◆ Task details ◆
Look through the listing below and work out how many of its lines hold the word "DGND". Give only the number.

◆ Supplied material ◆
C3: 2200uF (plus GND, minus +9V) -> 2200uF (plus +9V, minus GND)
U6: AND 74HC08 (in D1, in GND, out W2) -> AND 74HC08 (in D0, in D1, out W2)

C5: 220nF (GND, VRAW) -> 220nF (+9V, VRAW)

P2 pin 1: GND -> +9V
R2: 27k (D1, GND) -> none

==

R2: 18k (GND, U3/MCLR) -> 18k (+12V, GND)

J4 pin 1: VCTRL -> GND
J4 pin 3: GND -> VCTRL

---

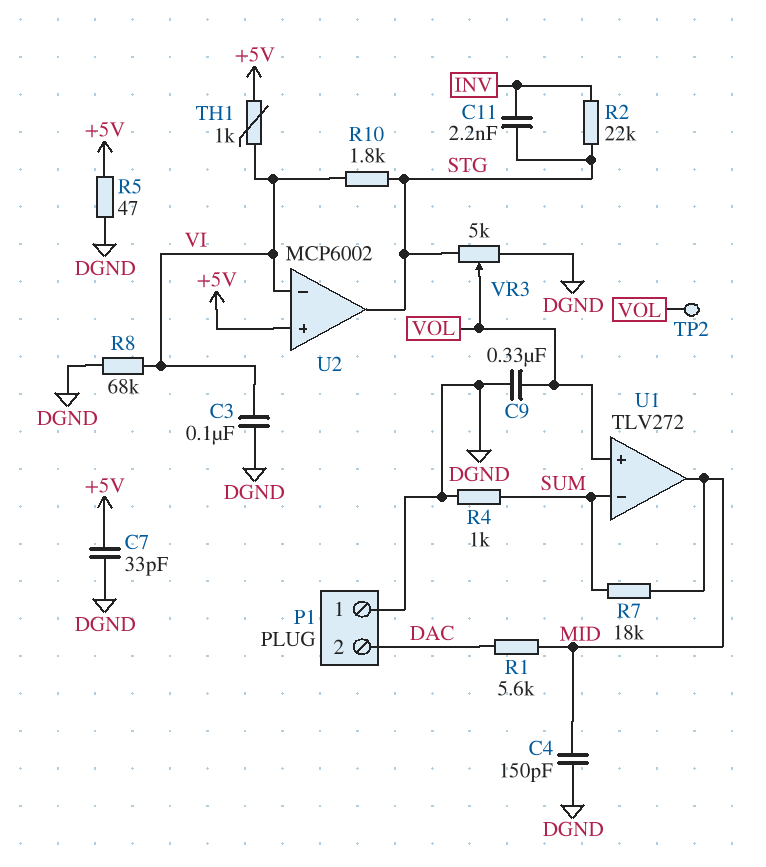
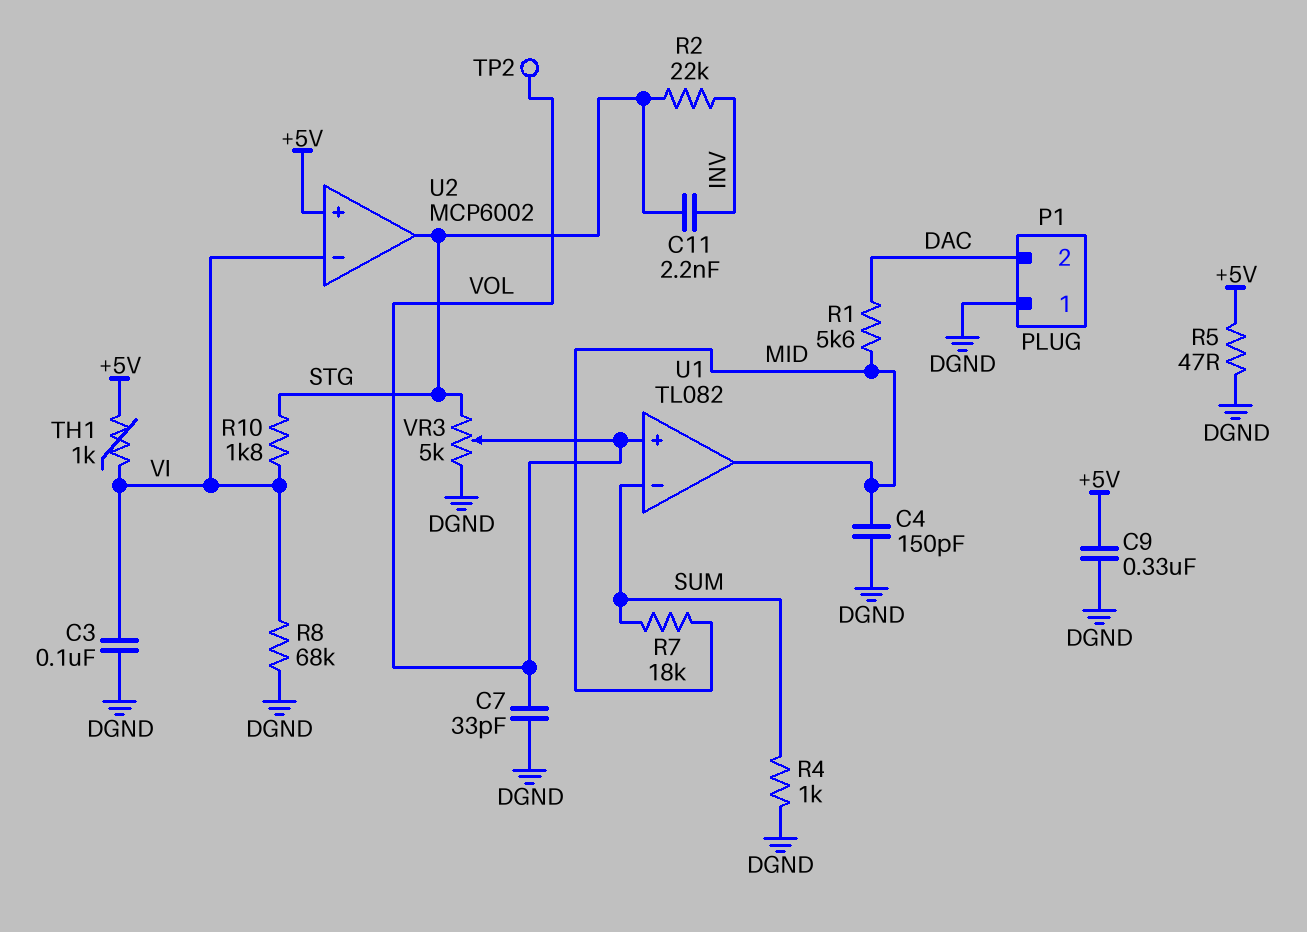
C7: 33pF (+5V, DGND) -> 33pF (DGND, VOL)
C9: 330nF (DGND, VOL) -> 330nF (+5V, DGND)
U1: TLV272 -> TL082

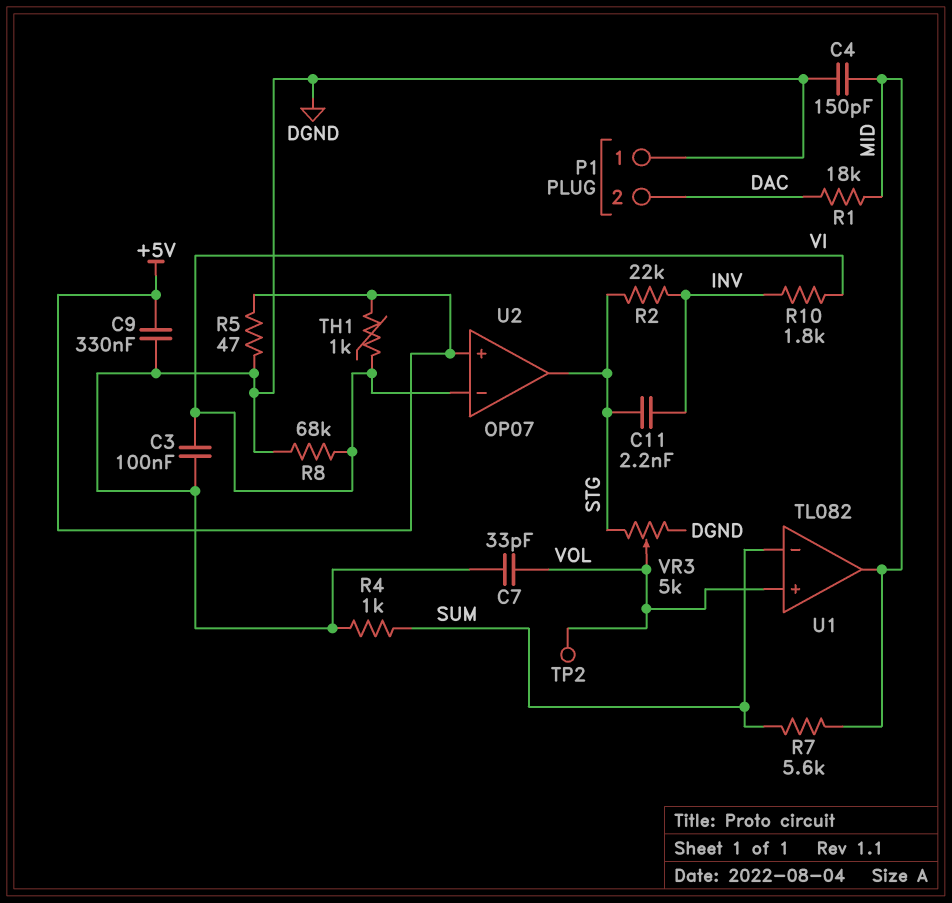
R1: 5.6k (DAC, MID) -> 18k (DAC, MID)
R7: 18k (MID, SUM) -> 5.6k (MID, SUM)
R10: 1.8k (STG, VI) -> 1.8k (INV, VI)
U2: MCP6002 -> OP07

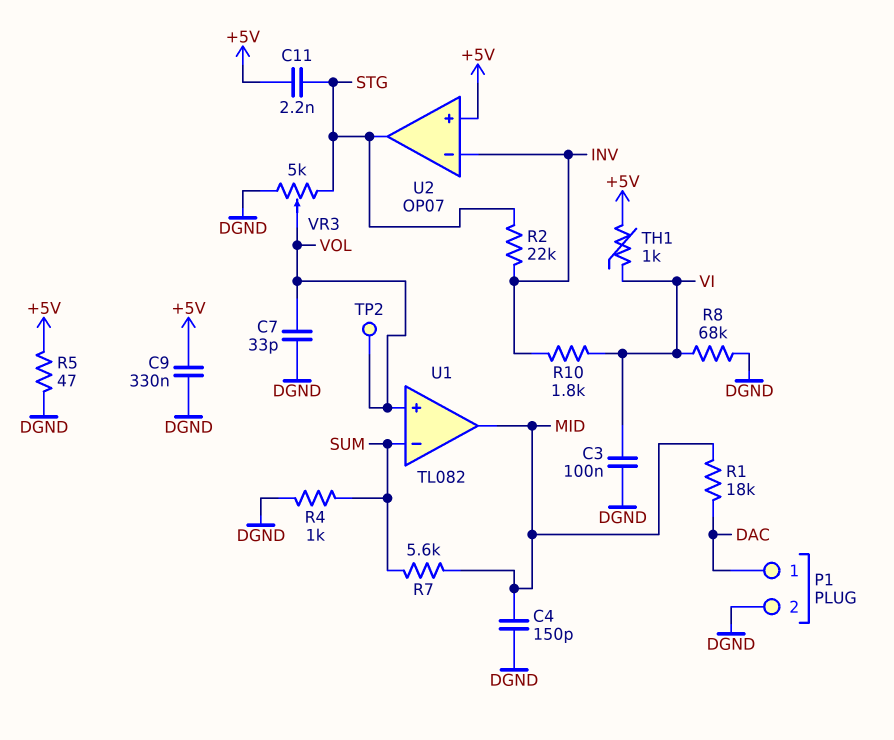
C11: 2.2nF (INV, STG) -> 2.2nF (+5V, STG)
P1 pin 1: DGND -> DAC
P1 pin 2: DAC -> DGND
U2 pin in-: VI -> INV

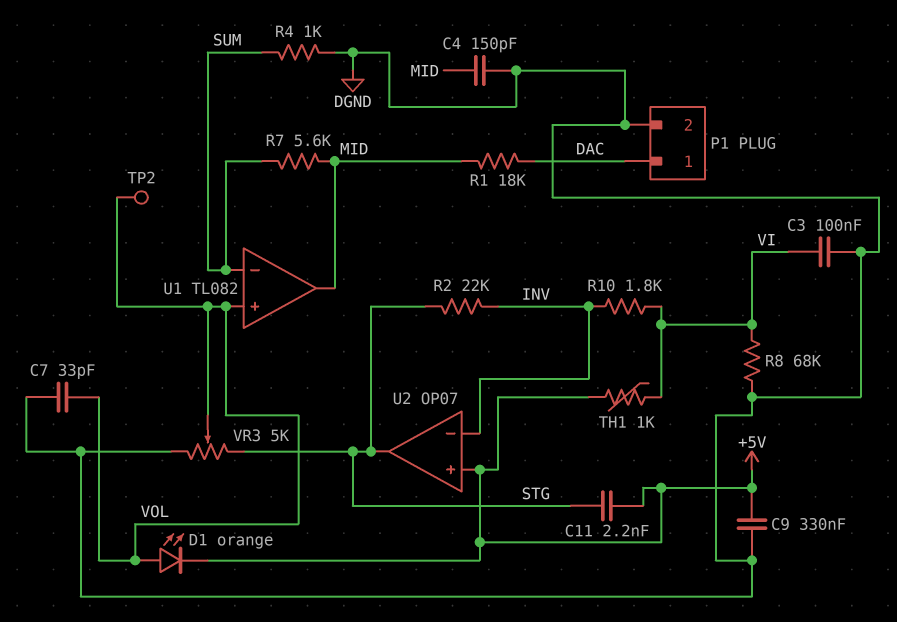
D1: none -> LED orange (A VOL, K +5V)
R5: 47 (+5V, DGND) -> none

◆ Solution below ◆
5